Supplied information Start Marker

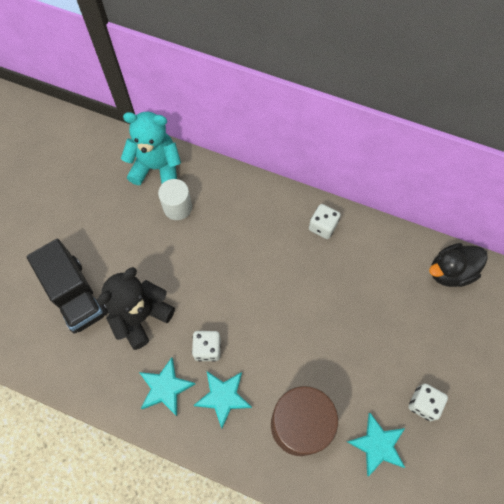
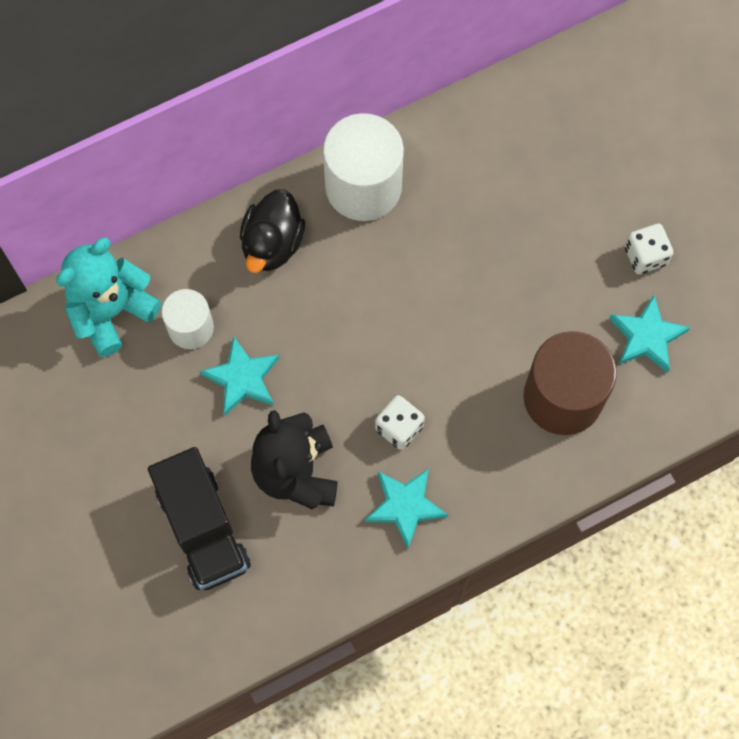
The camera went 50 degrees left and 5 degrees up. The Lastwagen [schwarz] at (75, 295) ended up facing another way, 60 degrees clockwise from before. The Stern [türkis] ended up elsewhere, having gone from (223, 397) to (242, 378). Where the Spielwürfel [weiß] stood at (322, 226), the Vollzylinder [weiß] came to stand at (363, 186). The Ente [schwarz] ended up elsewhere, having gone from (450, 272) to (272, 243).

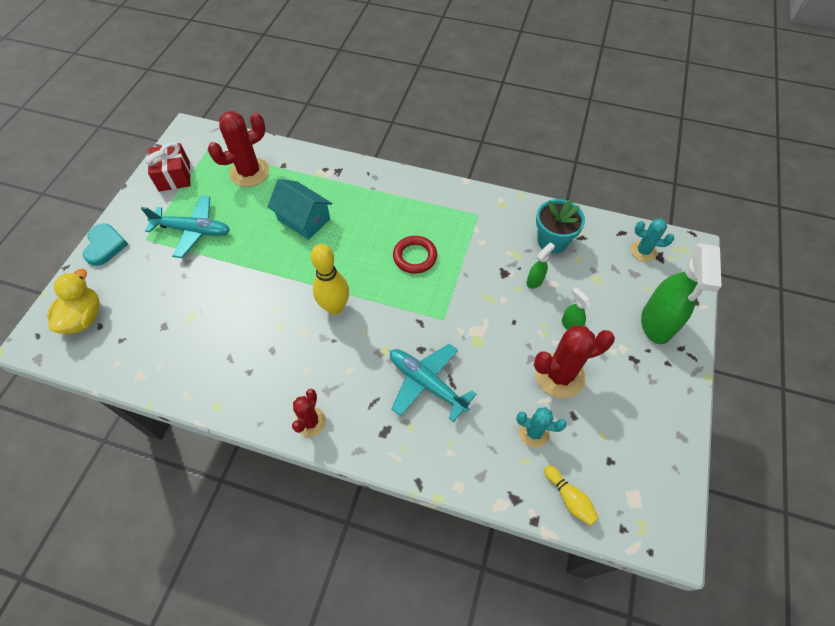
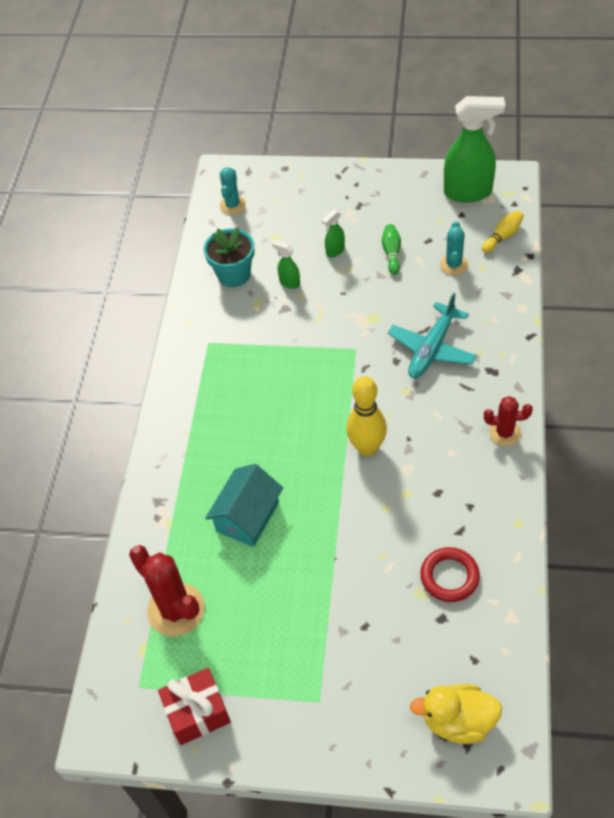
The camera went 95 degrees left and 5 degrees down. The second view lost the Herz [türkis] at (105, 246). The second view lost the Flugzeug [türkis] at (193, 230). The Ring [rot] ended up elsewhere, having gone from (415, 257) to (449, 577). Where the Kaktus [rot] stood at (559, 375), the Bowlingkegel [grün] came to stand at (392, 253). The Sprühflasche [grün] ended up elsewhere, having gone from (656, 324) to (468, 192).

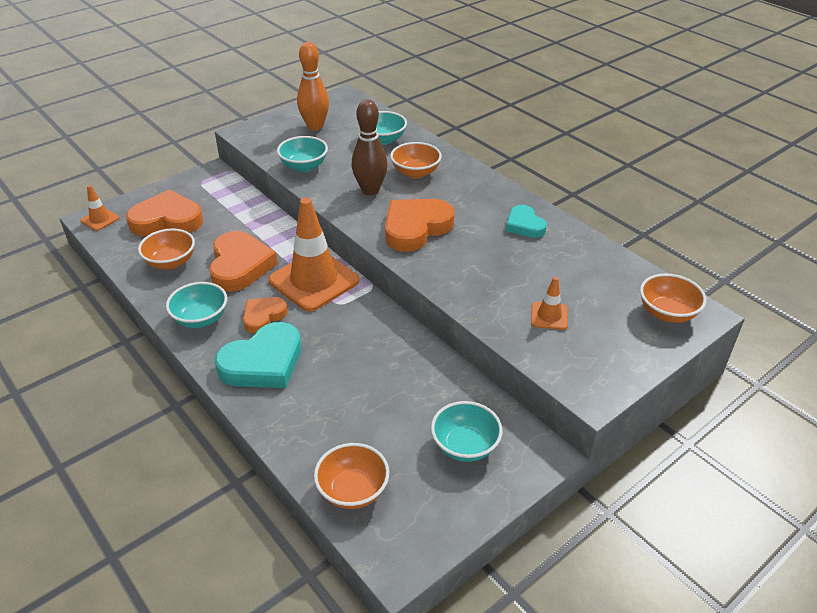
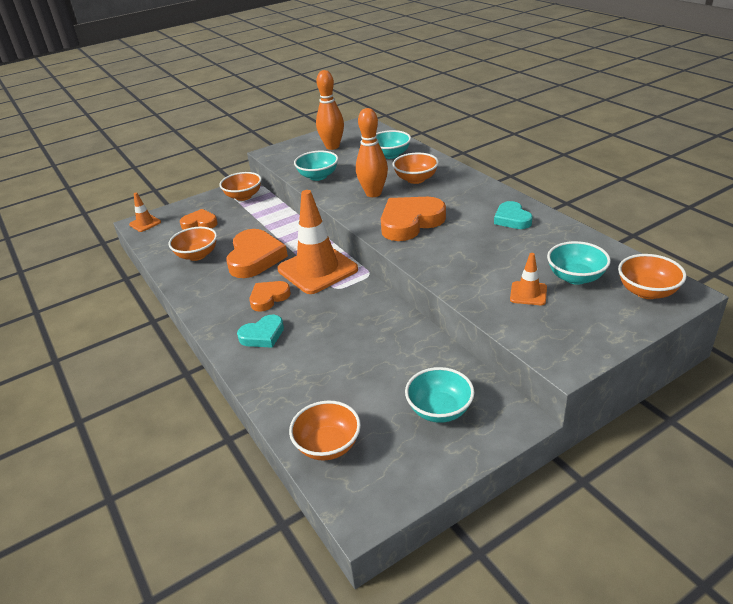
The camera went 10 degrees right and 5 degrees down. The size of the Herz [orange] at (167, 220) changed by a factor of 0.58. The Schüssel [türkis] ended up elsewhere, having gone from (201, 319) to (575, 277). The size of the Herz [türkis] at (263, 363) changed by a factor of 0.58. What was the Bowlingkegel [braun] at (370, 190) turned into the Bowlingkegel [orange] at (373, 193). The second view gained the Schüssel [orange] at (243, 196).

Supplied information End Marker

Directions for this task -
Leave the pictures out and transcribe the remaining material exactly.

Solution to this problem -
The camera went 50 degrees left and 5 degrees up. The Lastwagen [schwarz] at (75, 295) ended up facing another way, 60 degrees clockwise from before. The Stern [türkis] ended up elsewhere, having gone from (223, 397) to (242, 378). Where the Spielwürfel [weiß] stood at (322, 226), the Vollzylinder [weiß] came to stand at (363, 186). The Ente [schwarz] ended up elsewhere, having gone from (450, 272) to (272, 243).

The camera went 95 degrees left and 5 degrees down. The second view lost the Herz [türkis] at (105, 246). The second view lost the Flugzeug [türkis] at (193, 230). The Ring [rot] ended up elsewhere, having gone from (415, 257) to (449, 577). Where the Kaktus [rot] stood at (559, 375), the Bowlingkegel [grün] came to stand at (392, 253). The Sprühflasche [grün] ended up elsewhere, having gone from (656, 324) to (468, 192).

The camera went 10 degrees right and 5 degrees down. The size of the Herz [orange] at (167, 220) changed by a factor of 0.58. The Schüssel [türkis] ended up elsewhere, having gone from (201, 319) to (575, 277). The size of the Herz [türkis] at (263, 363) changed by a factor of 0.58. What was the Bowlingkegel [braun] at (370, 190) turned into the Bowlingkegel [orange] at (373, 193). The second view gained the Schüssel [orange] at (243, 196).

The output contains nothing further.